<<<<

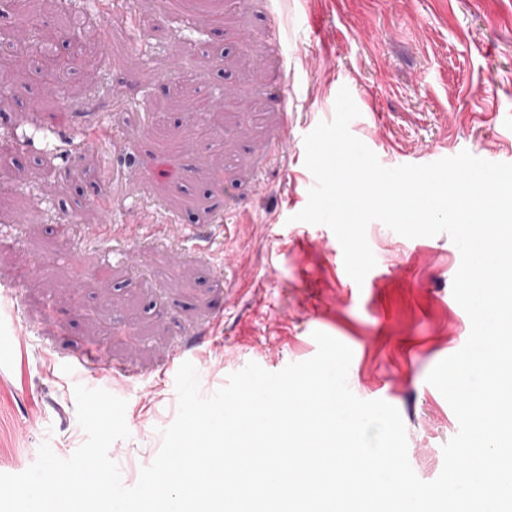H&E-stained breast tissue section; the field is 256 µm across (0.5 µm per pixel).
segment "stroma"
I'll return each mask as SVG.
<instances>
[{
    "label": "stroma",
    "mask_w": 512,
    "mask_h": 512,
    "mask_svg": "<svg viewBox=\"0 0 512 512\" xmlns=\"http://www.w3.org/2000/svg\"><path fill=\"white\" fill-rule=\"evenodd\" d=\"M106 2L48 6L44 27L65 10L101 35ZM128 7L135 25L96 70L70 73L62 105L24 78L0 80V433L18 449L0 473L26 470L42 444L62 458L83 444L82 383L127 402L131 436L110 456L133 486L176 417V357L208 396L248 362L277 372L310 359L322 331L353 351L351 391L398 409L409 462L433 481L458 421L426 378L471 331L452 293L460 253L447 234L408 239L375 221L377 264L348 279L333 231L293 219L314 184L304 138L345 87L360 111L350 131L383 166L464 150L512 163V0ZM205 115L220 136L198 134ZM106 125L135 147L108 180L103 150L84 140ZM164 145L186 180L158 177ZM218 156L217 199L205 187Z\"/></svg>",
    "instance_id": "obj_1"
}]
</instances>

>>>>

== GIVEN REQUEST ==
Using the material above, return every line exactly as it appears, minus the pictures.

== ANSWER ==
H&E-stained breast tissue section; the field is 256 µm across (0.5 µm per pixel).
segment "stroma"
I'll return each mask as SVG.
<instances>
[{
    "label": "stroma",
    "mask_w": 512,
    "mask_h": 512,
    "mask_svg": "<svg viewBox=\"0 0 512 512\" xmlns=\"http://www.w3.org/2000/svg\"><path fill=\"white\" fill-rule=\"evenodd\" d=\"M106 2L48 6L44 27L65 10L101 35ZM128 7L135 25L96 70L70 73L62 105L24 78L0 80V433L18 449L0 473L26 470L42 444L62 458L83 444L82 383L127 402L131 436L110 456L133 486L176 417V357L208 396L248 362L277 372L310 359L322 331L353 351L351 391L398 409L409 462L433 481L458 421L426 378L471 331L452 293L460 253L447 234L408 239L375 221L377 264L348 279L333 231L293 219L314 184L304 138L345 87L360 111L350 131L383 166L464 150L512 163V0ZM205 115L220 136L198 134ZM106 125L135 147L108 180L103 150L84 140ZM164 145L186 180L158 177ZM218 156L217 199L205 187Z\"/></svg>",
    "instance_id": "obj_1"
}]
</instances>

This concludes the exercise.